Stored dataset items

-- Opening Marker --

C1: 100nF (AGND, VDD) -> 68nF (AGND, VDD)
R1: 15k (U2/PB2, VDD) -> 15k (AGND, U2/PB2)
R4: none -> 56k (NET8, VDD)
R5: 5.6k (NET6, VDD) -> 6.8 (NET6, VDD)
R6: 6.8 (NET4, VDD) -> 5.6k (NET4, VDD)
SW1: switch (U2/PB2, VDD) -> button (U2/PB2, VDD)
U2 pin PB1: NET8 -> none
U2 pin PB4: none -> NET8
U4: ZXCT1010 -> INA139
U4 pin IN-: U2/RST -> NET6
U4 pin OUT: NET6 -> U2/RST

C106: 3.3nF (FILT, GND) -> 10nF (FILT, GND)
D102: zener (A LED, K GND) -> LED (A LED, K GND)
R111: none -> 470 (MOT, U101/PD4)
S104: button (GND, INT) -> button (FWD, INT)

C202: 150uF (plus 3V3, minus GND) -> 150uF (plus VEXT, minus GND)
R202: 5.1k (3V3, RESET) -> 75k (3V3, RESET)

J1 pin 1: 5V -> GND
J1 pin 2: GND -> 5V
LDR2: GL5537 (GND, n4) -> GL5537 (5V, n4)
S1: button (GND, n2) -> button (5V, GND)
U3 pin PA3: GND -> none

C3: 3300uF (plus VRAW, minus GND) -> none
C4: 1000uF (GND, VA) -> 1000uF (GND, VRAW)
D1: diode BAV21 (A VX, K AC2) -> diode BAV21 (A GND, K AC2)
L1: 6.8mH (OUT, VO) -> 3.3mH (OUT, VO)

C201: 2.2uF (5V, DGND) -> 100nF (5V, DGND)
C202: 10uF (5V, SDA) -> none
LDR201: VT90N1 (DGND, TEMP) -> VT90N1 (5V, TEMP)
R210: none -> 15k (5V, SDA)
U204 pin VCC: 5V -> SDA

-- Closing Marker --

> [EXERCISE OBJECTIVE]
Would you write out the data exactly as it reads?

> [PROBLEM SOLUTION]
C1: 100nF (AGND, VDD) -> 68nF (AGND, VDD)
R1: 15k (U2/PB2, VDD) -> 15k (AGND, U2/PB2)
R4: none -> 56k (NET8, VDD)
R5: 5.6k (NET6, VDD) -> 6.8 (NET6, VDD)
R6: 6.8 (NET4, VDD) -> 5.6k (NET4, VDD)
SW1: switch (U2/PB2, VDD) -> button (U2/PB2, VDD)
U2 pin PB1: NET8 -> none
U2 pin PB4: none -> NET8
U4: ZXCT1010 -> INA139
U4 pin IN-: U2/RST -> NET6
U4 pin OUT: NET6 -> U2/RST

C106: 3.3nF (FILT, GND) -> 10nF (FILT, GND)
D102: zener (A LED, K GND) -> LED (A LED, K GND)
R111: none -> 470 (MOT, U101/PD4)
S104: button (GND, INT) -> button (FWD, INT)

C202: 150uF (plus 3V3, minus GND) -> 150uF (plus VEXT, minus GND)
R202: 5.1k (3V3, RESET) -> 75k (3V3, RESET)

J1 pin 1: 5V -> GND
J1 pin 2: GND -> 5V
LDR2: GL5537 (GND, n4) -> GL5537 (5V, n4)
S1: button (GND, n2) -> button (5V, GND)
U3 pin PA3: GND -> none

C3: 3300uF (plus VRAW, minus GND) -> none
C4: 1000uF (GND, VA) -> 1000uF (GND, VRAW)
D1: diode BAV21 (A VX, K AC2) -> diode BAV21 (A GND, K AC2)
L1: 6.8mH (OUT, VO) -> 3.3mH (OUT, VO)

C201: 2.2uF (5V, DGND) -> 100nF (5V, DGND)
C202: 10uF (5V, SDA) -> none
LDR201: VT90N1 (DGND, TEMP) -> VT90N1 (5V, TEMP)
R210: none -> 15k (5V, SDA)
U204 pin VCC: 5V -> SDA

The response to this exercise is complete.